[Data shown]

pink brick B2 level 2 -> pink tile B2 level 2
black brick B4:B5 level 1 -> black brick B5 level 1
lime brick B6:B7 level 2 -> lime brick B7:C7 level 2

[/Data shown]

_What you will do_.
The whole listing above is to be transcribed exactly, line for line.

_Solution for this problem_.
pink brick B2 level 2 -> pink tile B2 level 2
black brick B4:B5 level 1 -> black brick B5 level 1
lime brick B6:B7 level 2 -> lime brick B7:C7 level 2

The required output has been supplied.